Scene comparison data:
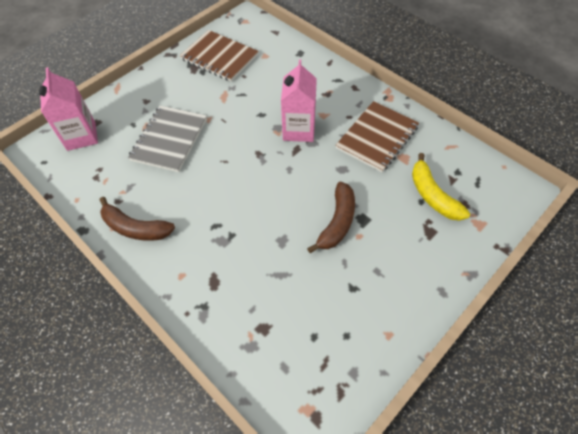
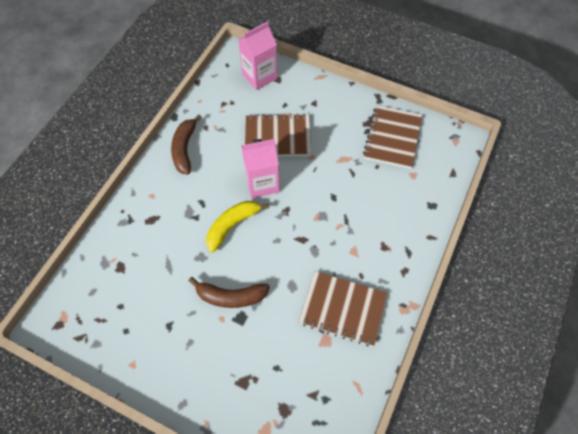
camera: 70 degrees right, 5 degrees up
grey notebook [128,105,207,172] -> brown notebook [245,114,311,156]
pink carton [281,59,317,142] -> pink carton moved to [241,139,280,198]
yellow banana [412,153,470,221] -> yellow banana moved to [206,201,269,253]

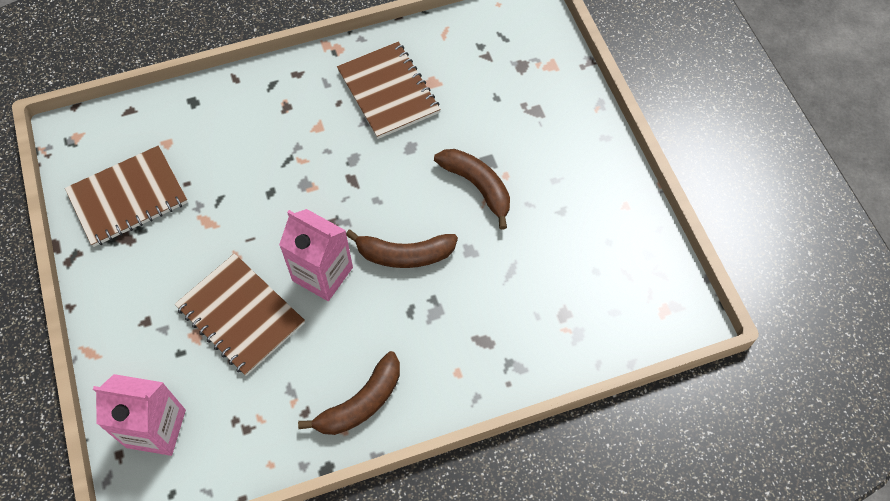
camera: 135 degrees left, 0 degrees up
yellow banana [206,201,269,253] -> brown banana [346,230,458,268]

(Work item) Nothing but the lines from the one with "grey notebook [128,105,207,172]" up to and including the one with "camera: 135 degrees left, 0 degrees up" should be printed, exactly as they read above. Please keep the pictures out.

(Output of the exercise)
grey notebook [128,105,207,172] -> brown notebook [245,114,311,156]
pink carton [281,59,317,142] -> pink carton moved to [241,139,280,198]
yellow banana [412,153,470,221] -> yellow banana moved to [206,201,269,253]

camera: 135 degrees left, 0 degrees up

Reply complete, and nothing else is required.